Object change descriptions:
===
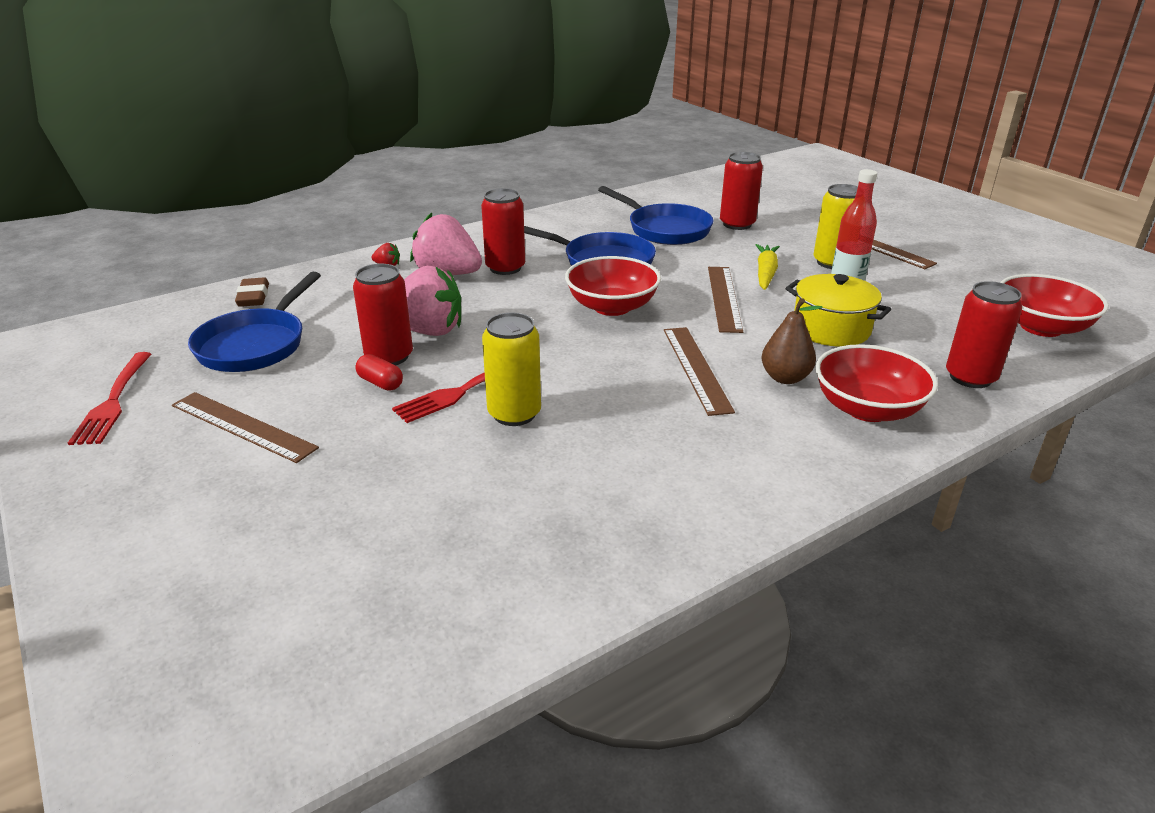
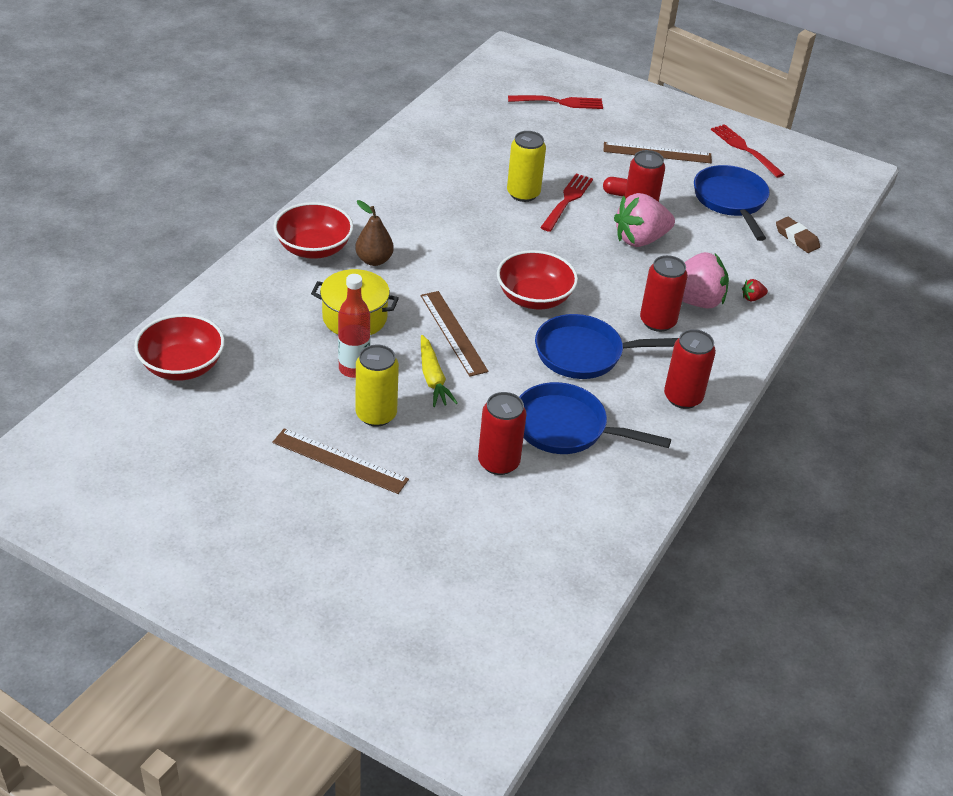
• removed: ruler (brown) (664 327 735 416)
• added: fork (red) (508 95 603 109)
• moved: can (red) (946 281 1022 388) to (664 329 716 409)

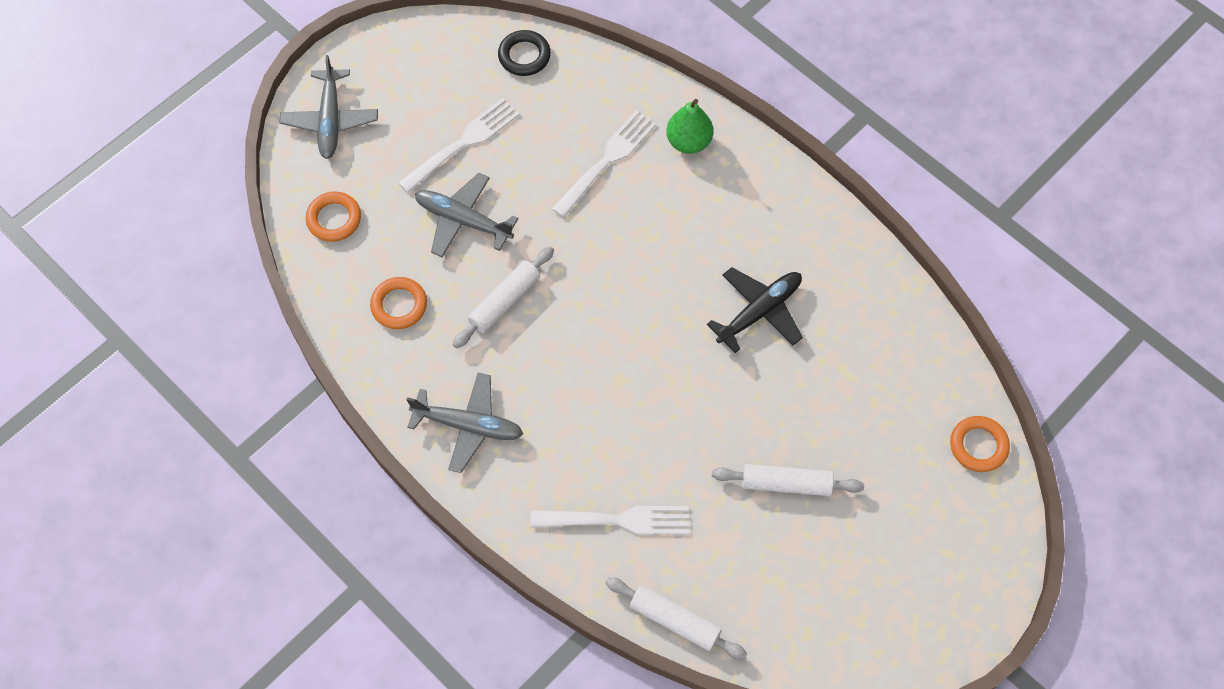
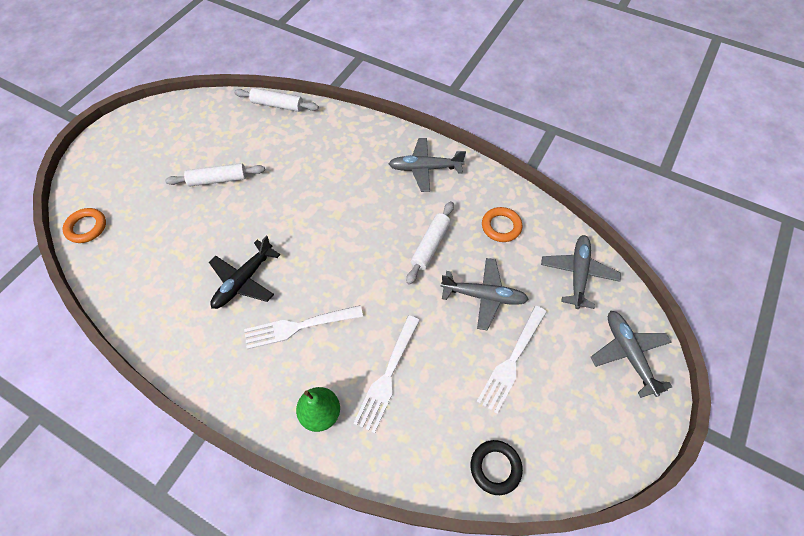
• moved: fork (white) (531 506 689 534) to (244 305 363 349)
• replaced: ring (orange) (306 192 361 242) to plane (grey) (541 235 621 309)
===
- WHAT THE TASK ASKS -
What lines hold the string "fork"? Pick them out of the data.

- OUTPUT -
• added: fork (red) (508 95 603 109)
• moved: fork (white) (531 506 689 534) to (244 305 363 349)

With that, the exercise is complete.